• Written request:
Copy out the items from the first line through the line with "Saigon: 9:36 -> 9:55", replacing "Stuttgart" with "Munich" and changing nothing else; leave out every line after that one.

• Working data:

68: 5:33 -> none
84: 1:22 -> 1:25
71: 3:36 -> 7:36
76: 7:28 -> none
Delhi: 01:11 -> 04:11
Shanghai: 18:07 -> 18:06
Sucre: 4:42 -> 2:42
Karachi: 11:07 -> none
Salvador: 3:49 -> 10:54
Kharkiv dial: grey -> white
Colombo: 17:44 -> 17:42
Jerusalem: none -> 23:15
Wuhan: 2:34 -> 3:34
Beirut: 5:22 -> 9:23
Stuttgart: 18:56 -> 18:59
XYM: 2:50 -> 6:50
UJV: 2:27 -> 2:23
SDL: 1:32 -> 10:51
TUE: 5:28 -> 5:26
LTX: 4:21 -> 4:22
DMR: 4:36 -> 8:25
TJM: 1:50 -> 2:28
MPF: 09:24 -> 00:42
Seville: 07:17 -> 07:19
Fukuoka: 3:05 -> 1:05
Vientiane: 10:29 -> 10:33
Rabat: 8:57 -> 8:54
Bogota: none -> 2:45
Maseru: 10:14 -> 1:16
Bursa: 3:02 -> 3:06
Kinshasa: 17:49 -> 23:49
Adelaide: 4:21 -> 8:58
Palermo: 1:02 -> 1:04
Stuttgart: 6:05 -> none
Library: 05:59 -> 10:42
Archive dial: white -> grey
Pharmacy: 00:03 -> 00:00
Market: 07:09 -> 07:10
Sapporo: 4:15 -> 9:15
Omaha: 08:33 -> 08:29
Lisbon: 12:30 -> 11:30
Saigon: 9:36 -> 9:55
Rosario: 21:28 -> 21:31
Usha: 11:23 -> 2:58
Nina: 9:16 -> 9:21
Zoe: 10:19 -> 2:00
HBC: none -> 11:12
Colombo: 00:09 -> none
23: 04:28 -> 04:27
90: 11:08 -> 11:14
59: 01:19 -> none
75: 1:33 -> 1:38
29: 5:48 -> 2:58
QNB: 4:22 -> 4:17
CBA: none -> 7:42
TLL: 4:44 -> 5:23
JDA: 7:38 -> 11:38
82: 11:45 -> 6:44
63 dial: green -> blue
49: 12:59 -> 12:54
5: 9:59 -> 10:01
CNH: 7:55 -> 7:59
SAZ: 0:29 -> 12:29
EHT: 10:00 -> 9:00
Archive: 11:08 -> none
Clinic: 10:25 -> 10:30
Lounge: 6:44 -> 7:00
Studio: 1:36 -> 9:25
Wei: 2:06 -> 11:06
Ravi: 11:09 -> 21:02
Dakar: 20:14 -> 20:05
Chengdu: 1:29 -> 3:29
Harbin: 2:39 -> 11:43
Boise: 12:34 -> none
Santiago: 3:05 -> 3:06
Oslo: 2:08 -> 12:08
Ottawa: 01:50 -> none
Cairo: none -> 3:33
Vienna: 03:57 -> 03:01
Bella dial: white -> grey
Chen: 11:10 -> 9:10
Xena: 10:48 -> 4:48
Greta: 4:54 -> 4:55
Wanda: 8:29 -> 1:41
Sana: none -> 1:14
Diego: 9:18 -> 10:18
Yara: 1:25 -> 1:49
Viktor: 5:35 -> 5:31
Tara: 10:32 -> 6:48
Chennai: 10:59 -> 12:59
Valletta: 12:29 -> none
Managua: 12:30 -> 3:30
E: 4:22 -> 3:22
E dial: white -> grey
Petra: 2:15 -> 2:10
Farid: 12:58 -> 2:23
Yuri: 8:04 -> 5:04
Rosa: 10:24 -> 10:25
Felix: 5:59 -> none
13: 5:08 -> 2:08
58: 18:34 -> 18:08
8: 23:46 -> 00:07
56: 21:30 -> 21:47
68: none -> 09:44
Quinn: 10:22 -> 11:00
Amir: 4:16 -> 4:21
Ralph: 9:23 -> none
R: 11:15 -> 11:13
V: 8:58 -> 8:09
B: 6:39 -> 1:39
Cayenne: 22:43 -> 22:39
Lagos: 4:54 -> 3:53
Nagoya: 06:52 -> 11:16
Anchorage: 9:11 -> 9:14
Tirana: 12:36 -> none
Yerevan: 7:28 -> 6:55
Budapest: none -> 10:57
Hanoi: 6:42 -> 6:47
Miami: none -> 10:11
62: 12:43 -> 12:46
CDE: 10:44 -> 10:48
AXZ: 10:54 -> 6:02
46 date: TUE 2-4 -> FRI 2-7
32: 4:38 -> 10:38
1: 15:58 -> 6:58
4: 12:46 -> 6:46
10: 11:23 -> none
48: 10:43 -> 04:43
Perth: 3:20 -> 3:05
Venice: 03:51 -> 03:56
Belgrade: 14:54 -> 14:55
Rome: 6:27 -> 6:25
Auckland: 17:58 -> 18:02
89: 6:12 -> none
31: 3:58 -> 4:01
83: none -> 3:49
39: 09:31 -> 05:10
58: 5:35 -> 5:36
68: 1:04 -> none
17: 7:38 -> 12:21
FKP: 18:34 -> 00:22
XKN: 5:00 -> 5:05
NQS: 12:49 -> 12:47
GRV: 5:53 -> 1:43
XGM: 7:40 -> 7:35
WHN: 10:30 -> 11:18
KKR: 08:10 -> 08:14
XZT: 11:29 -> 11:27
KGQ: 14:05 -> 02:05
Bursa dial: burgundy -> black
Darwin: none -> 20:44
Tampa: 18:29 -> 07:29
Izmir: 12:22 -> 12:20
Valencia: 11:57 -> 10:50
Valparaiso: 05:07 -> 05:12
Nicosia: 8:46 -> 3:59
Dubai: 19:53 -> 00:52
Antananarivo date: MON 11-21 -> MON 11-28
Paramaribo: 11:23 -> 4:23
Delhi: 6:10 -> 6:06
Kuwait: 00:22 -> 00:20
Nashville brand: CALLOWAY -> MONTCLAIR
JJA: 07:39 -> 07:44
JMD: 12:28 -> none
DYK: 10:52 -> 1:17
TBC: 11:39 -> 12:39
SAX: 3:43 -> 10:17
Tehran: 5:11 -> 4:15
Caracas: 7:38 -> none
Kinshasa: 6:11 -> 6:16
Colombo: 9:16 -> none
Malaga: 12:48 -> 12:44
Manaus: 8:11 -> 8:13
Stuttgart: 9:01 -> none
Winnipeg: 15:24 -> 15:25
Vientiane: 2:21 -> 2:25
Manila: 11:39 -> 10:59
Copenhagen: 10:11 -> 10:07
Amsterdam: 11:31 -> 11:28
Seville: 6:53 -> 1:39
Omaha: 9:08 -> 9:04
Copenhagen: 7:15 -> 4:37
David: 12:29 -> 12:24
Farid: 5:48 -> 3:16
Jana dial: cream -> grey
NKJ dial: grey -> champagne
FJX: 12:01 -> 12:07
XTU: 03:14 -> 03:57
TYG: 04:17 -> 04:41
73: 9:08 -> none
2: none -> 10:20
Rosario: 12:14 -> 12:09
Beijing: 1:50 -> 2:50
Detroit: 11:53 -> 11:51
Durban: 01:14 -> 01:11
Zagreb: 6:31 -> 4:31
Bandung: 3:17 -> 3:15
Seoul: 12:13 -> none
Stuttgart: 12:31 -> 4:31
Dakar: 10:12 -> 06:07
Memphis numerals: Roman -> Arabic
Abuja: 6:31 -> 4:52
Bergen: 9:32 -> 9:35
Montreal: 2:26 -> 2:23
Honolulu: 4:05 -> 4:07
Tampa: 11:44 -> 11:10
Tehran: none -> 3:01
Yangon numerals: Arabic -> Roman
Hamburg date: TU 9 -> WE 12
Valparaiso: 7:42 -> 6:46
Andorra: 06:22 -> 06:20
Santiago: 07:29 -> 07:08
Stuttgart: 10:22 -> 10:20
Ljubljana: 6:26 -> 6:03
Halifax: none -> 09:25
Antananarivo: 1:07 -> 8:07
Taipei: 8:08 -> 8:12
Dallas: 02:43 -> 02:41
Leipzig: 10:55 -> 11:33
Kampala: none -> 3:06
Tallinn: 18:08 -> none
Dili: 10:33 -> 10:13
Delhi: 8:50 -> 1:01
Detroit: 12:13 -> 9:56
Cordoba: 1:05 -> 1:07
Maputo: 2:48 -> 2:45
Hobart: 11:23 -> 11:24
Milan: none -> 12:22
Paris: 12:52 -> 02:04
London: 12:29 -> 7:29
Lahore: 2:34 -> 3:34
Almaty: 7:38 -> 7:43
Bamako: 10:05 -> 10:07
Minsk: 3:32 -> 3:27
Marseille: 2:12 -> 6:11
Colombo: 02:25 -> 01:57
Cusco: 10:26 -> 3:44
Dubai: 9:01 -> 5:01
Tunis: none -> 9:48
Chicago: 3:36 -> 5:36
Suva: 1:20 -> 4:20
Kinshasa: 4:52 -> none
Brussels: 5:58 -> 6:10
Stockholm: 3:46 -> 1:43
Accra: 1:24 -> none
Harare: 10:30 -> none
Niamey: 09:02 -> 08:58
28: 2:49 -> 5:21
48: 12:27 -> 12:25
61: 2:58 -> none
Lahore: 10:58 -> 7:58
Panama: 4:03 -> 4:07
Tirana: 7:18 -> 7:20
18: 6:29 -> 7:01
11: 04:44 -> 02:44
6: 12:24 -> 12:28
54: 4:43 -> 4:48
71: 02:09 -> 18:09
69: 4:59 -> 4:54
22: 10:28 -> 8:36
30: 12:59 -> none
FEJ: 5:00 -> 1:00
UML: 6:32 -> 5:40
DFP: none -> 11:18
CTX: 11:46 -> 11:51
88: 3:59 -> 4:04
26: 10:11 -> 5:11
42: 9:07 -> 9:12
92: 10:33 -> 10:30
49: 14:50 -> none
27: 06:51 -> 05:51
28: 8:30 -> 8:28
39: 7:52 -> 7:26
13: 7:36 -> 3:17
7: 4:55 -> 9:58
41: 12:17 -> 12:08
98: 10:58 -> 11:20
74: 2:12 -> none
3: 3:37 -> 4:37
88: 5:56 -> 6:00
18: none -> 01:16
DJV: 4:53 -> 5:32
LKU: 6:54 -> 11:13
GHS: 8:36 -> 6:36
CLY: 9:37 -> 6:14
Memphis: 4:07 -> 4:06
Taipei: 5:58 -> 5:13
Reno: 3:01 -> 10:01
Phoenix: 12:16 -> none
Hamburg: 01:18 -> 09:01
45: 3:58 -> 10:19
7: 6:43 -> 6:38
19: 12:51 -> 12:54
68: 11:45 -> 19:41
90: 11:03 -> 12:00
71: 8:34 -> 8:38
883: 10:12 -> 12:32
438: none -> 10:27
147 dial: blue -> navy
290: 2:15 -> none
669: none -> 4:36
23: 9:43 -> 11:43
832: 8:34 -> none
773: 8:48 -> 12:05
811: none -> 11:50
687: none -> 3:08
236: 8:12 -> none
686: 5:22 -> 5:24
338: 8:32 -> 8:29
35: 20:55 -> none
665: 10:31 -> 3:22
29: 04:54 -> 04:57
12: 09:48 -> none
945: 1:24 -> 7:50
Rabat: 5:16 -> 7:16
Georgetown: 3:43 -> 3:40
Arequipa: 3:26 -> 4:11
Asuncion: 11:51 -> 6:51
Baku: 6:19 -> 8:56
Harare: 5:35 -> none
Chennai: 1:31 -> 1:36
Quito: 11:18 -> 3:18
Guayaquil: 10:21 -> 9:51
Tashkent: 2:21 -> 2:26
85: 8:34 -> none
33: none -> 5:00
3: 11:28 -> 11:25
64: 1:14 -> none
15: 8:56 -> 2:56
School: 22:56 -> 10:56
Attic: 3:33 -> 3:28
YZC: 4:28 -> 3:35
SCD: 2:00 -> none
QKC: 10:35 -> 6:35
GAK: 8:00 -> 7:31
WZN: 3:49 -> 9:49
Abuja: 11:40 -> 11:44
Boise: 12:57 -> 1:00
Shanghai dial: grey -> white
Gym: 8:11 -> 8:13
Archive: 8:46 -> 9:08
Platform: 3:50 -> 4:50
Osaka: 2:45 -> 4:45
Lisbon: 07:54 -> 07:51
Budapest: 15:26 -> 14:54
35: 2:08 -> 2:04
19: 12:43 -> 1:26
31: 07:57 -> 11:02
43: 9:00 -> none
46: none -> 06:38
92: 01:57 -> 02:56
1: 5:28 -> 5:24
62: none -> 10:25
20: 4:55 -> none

• Task answer:
68: 5:33 -> none
84: 1:22 -> 1:25
71: 3:36 -> 7:36
76: 7:28 -> none
Delhi: 01:11 -> 04:11
Shanghai: 18:07 -> 18:06
Sucre: 4:42 -> 2:42
Karachi: 11:07 -> none
Salvador: 3:49 -> 10:54
Kharkiv dial: grey -> white
Colombo: 17:44 -> 17:42
Jerusalem: none -> 23:15
Wuhan: 2:34 -> 3:34
Beirut: 5:22 -> 9:23
Munich: 18:56 -> 18:59
XYM: 2:50 -> 6:50
UJV: 2:27 -> 2:23
SDL: 1:32 -> 10:51
TUE: 5:28 -> 5:26
LTX: 4:21 -> 4:22
DMR: 4:36 -> 8:25
TJM: 1:50 -> 2:28
MPF: 09:24 -> 00:42
Seville: 07:17 -> 07:19
Fukuoka: 3:05 -> 1:05
Vientiane: 10:29 -> 10:33
Rabat: 8:57 -> 8:54
Bogota: none -> 2:45
Maseru: 10:14 -> 1:16
Bursa: 3:02 -> 3:06
Kinshasa: 17:49 -> 23:49
Adelaide: 4:21 -> 8:58
Palermo: 1:02 -> 1:04
Munich: 6:05 -> none
Library: 05:59 -> 10:42
Archive dial: white -> grey
Pharmacy: 00:03 -> 00:00
Market: 07:09 -> 07:10
Sapporo: 4:15 -> 9:15
Omaha: 08:33 -> 08:29
Lisbon: 12:30 -> 11:30
Saigon: 9:36 -> 9:55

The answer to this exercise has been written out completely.